__INPUT RECORDS__
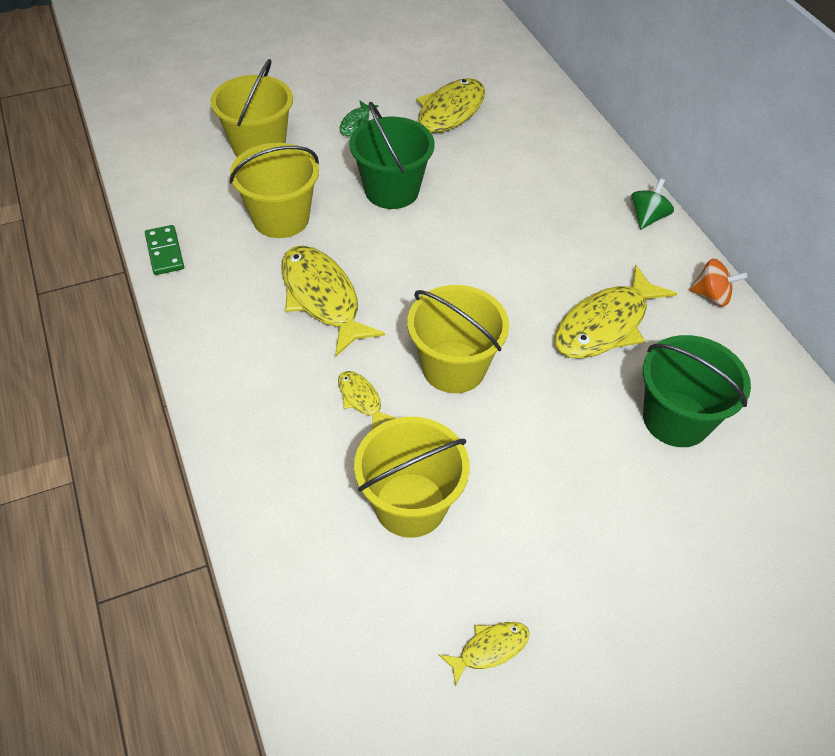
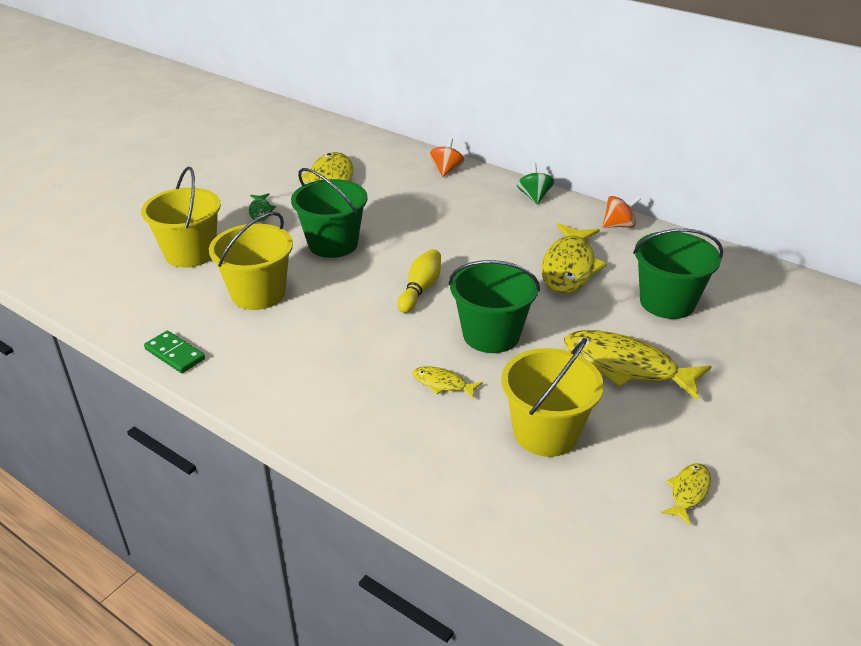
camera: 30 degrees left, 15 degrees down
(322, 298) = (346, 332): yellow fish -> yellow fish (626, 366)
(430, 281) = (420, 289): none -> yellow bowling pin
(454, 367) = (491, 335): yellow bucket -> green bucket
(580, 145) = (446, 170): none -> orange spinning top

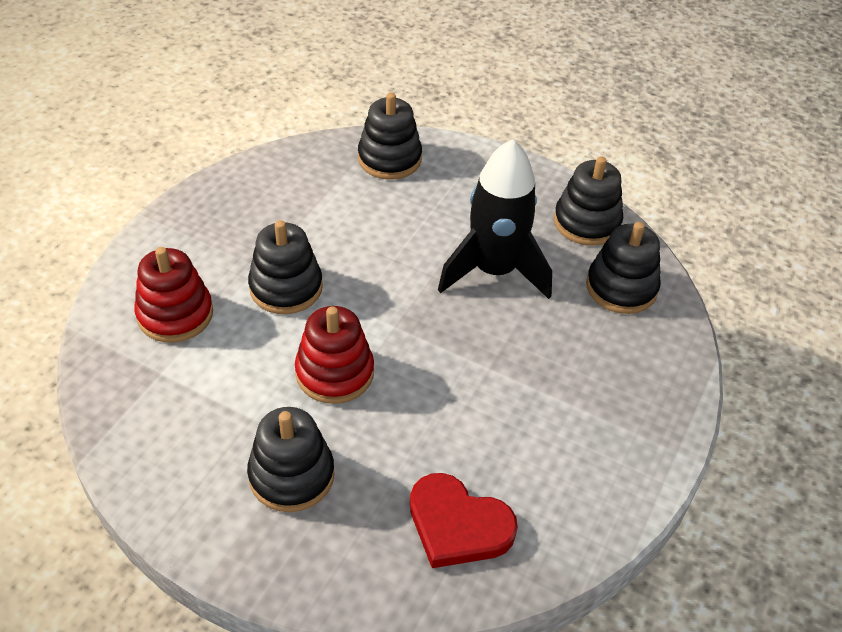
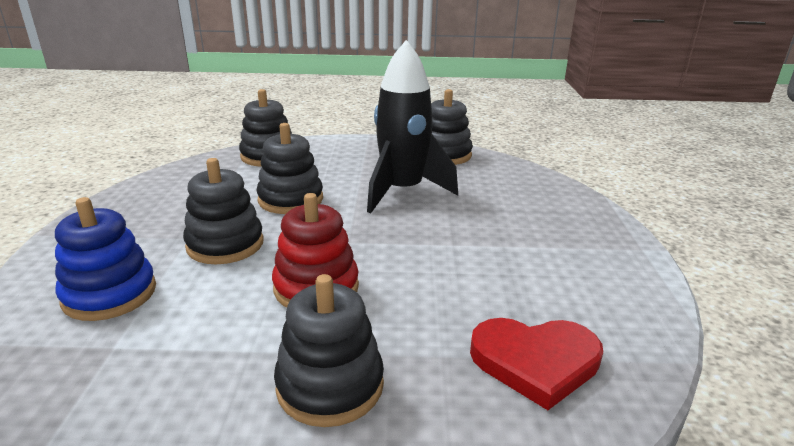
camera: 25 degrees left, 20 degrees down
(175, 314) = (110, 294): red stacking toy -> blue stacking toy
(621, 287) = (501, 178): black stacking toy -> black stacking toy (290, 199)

__ASSIGNMENT__
Return every line in the listing that contains the word "camera".

__EXPECTED ANSWER__
camera: 30 degrees left, 15 degrees down
camera: 25 degrees left, 20 degrees down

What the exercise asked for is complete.